Object state comparisons:
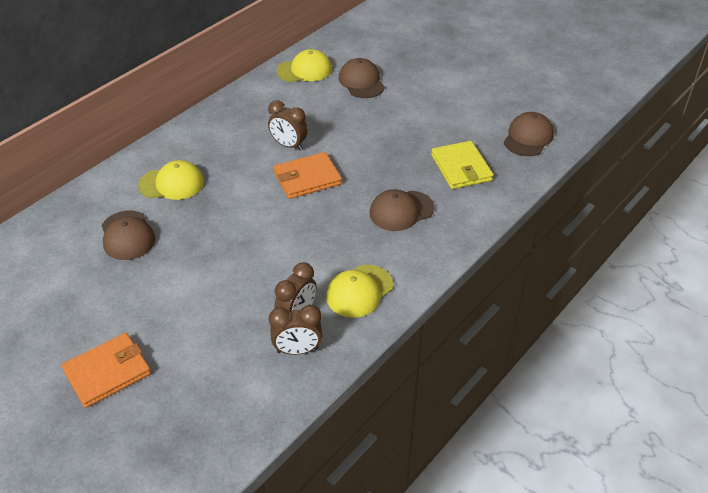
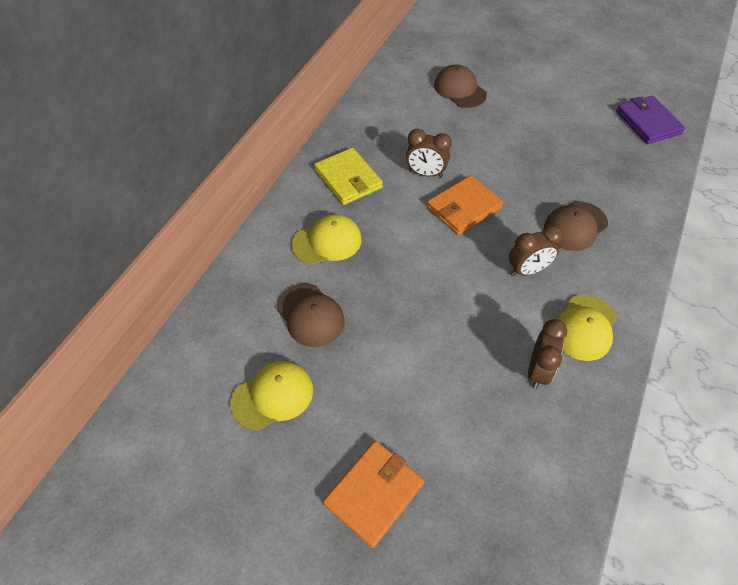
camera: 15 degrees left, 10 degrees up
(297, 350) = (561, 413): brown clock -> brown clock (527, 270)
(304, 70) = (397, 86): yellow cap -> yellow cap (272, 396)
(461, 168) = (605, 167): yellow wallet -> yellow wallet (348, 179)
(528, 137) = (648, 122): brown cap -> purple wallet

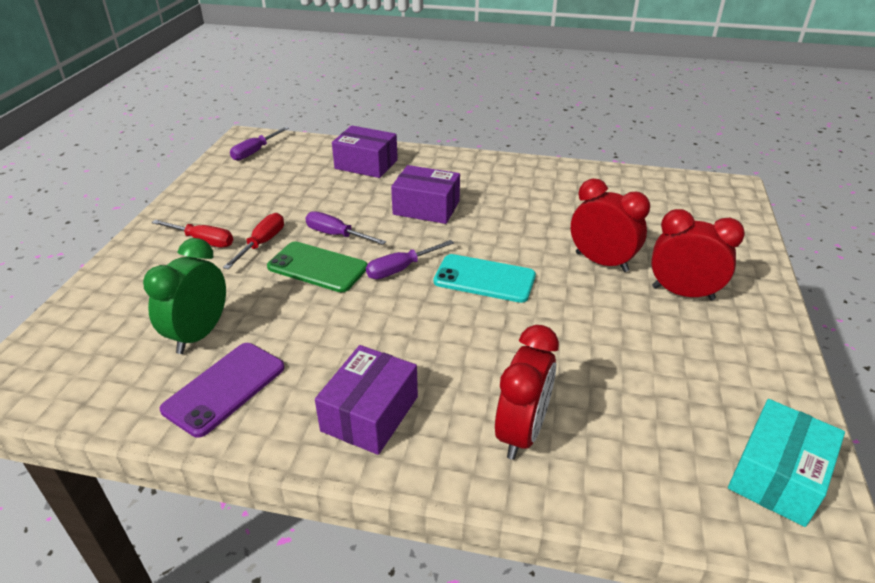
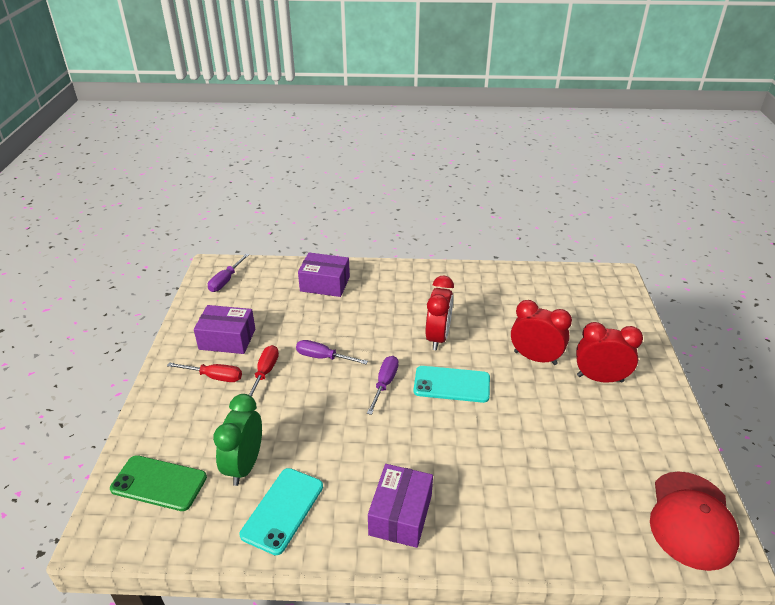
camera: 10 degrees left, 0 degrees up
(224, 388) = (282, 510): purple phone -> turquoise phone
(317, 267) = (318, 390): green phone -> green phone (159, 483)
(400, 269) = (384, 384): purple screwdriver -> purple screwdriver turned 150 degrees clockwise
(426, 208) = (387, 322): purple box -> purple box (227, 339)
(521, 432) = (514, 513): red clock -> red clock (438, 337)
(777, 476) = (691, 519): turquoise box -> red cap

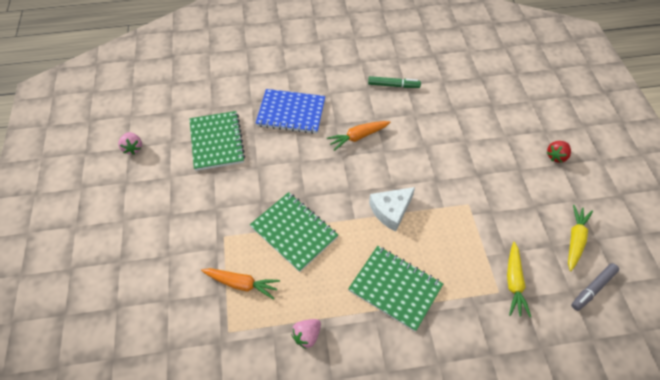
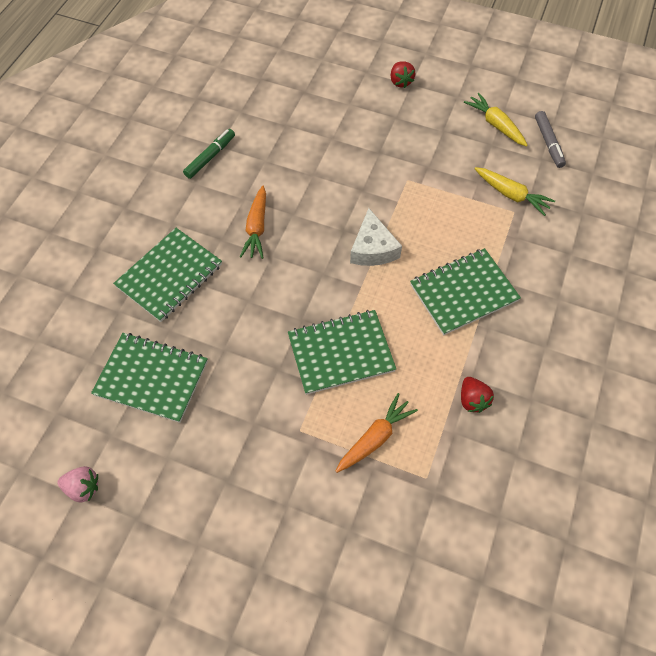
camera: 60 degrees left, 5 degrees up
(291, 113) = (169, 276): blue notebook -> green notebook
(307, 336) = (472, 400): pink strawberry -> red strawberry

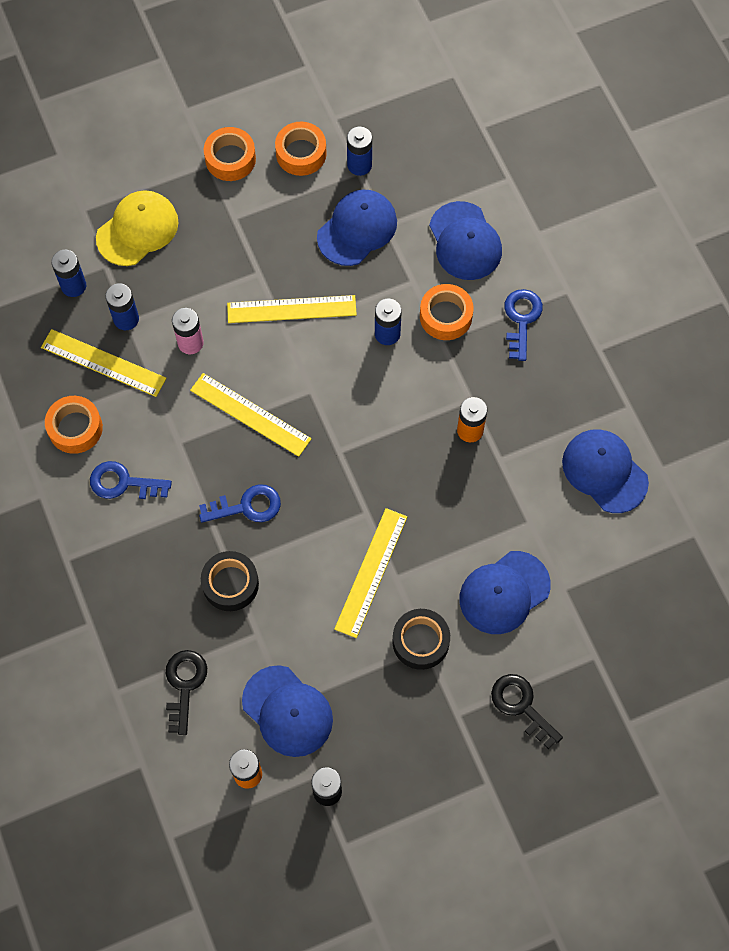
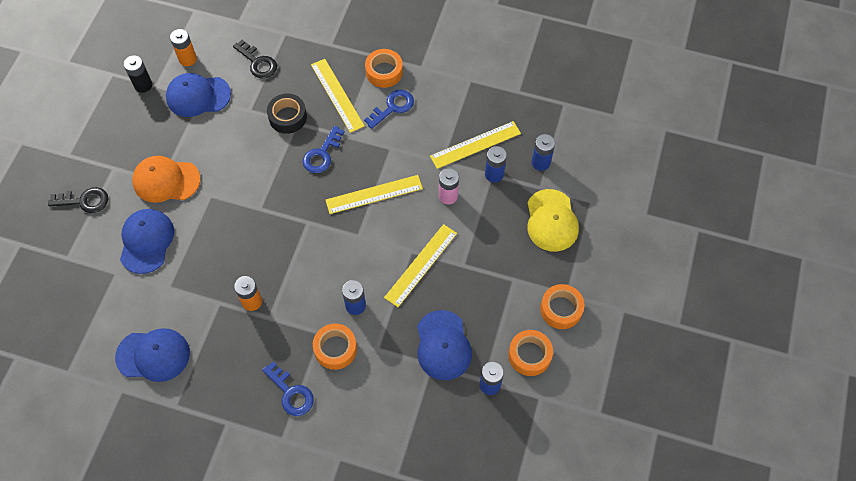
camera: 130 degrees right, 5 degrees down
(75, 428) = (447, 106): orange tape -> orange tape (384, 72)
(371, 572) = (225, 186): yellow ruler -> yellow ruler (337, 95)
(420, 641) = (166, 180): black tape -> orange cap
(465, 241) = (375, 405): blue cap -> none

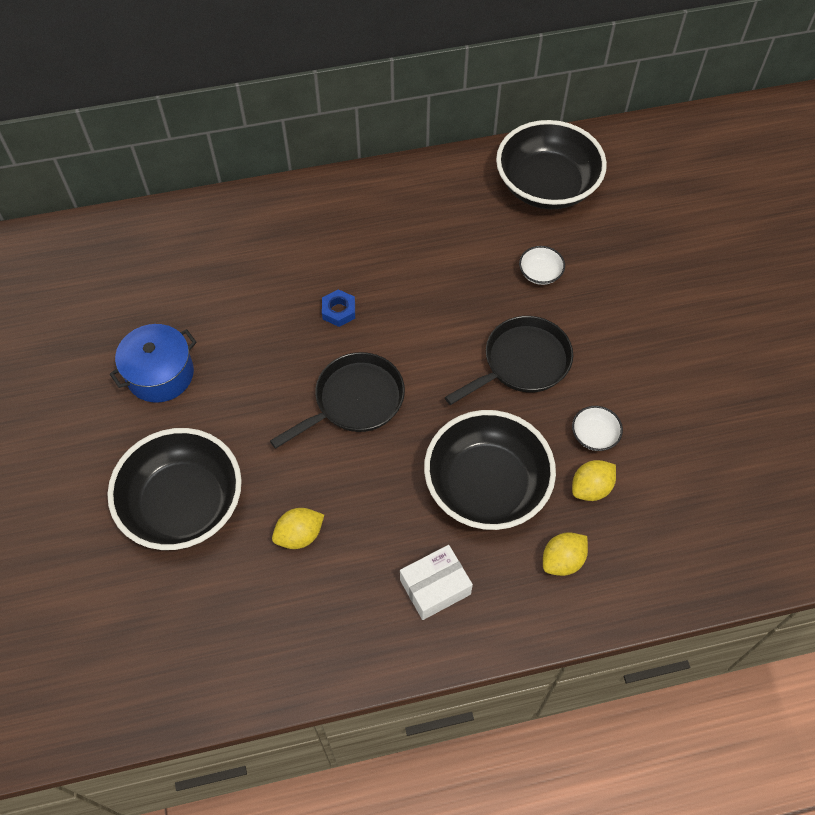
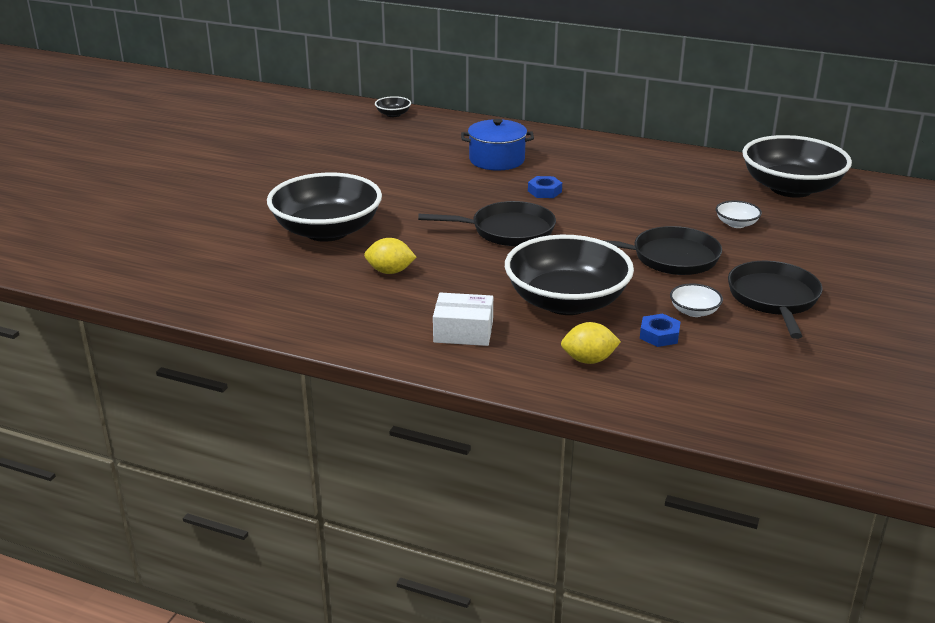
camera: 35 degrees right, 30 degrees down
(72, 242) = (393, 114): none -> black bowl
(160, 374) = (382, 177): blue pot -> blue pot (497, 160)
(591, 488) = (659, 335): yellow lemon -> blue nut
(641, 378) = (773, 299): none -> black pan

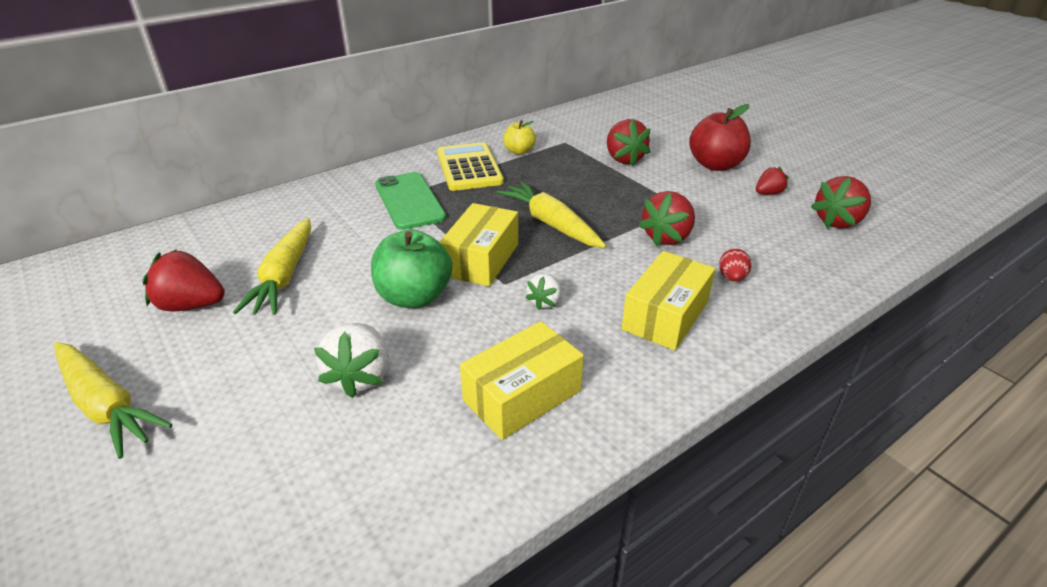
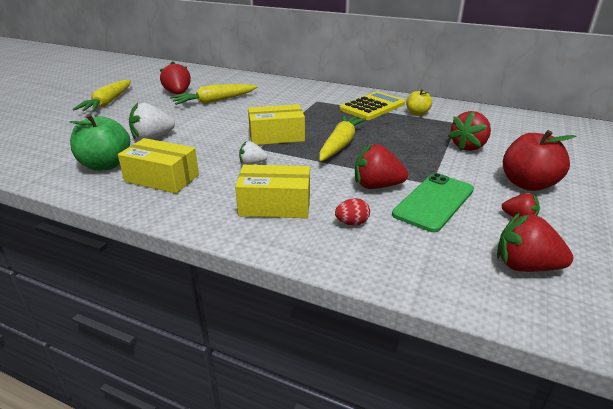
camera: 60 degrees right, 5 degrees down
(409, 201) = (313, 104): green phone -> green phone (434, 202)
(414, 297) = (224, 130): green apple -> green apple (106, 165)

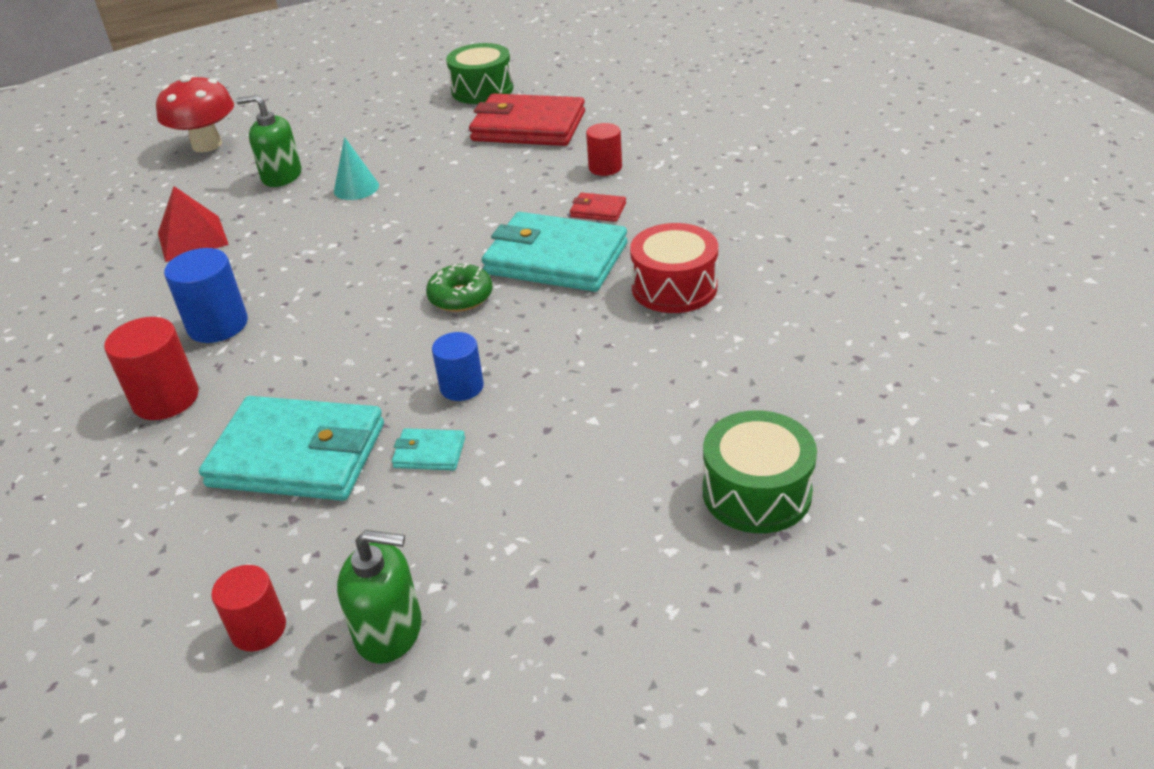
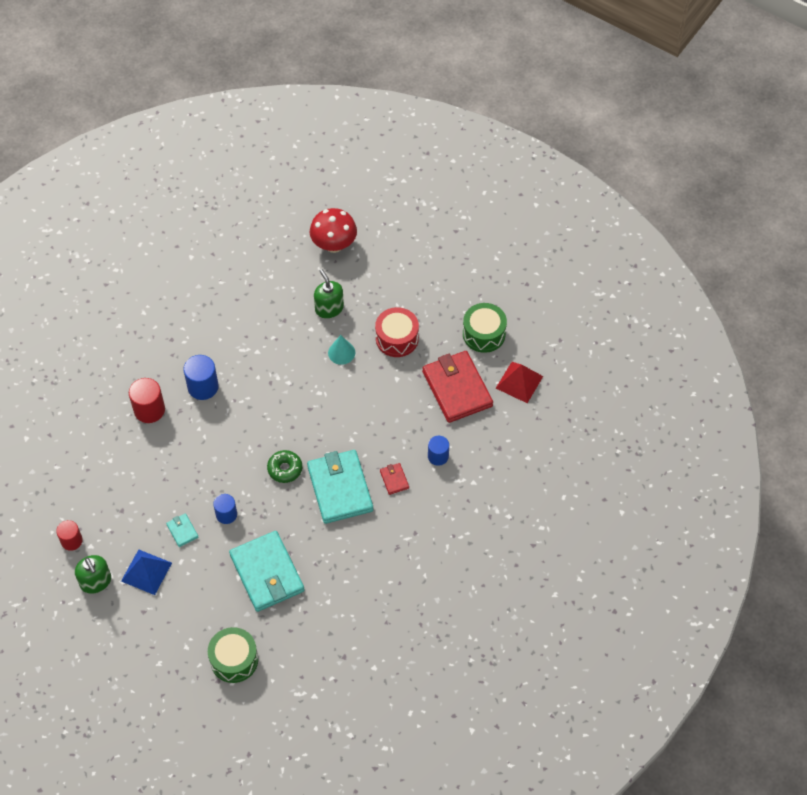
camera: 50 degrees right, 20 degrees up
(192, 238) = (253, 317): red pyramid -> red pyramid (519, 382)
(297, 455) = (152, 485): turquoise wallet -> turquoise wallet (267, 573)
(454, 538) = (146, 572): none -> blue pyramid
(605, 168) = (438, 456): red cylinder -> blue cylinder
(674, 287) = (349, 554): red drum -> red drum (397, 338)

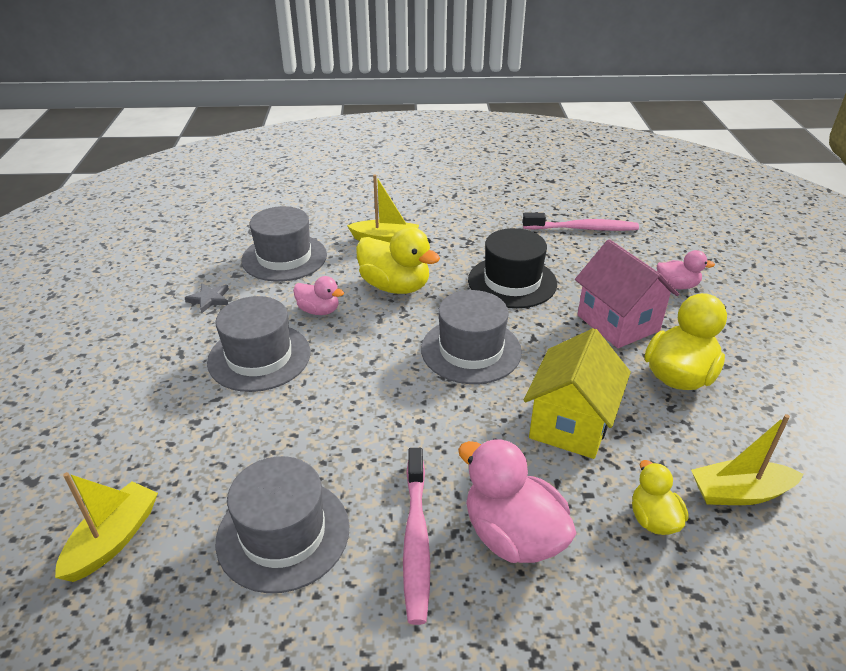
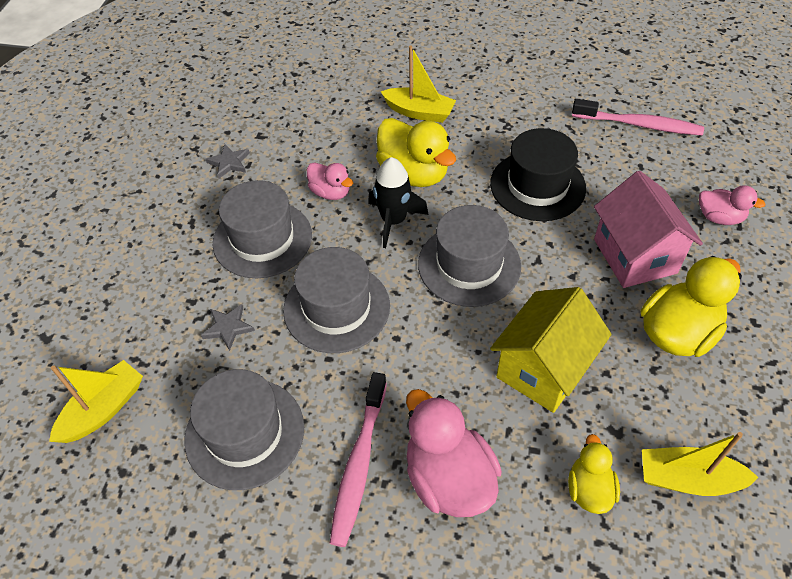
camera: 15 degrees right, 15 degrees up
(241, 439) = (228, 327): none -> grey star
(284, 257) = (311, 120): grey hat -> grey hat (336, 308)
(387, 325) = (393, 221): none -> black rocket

> WORK ITEM
Your task is to gather all lines from the entries above that hold the word "tape".

> SOLUTION
(75, 428) = (447, 106): orange tape -> orange tape (384, 72)
(420, 641) = (166, 180): black tape -> orange cap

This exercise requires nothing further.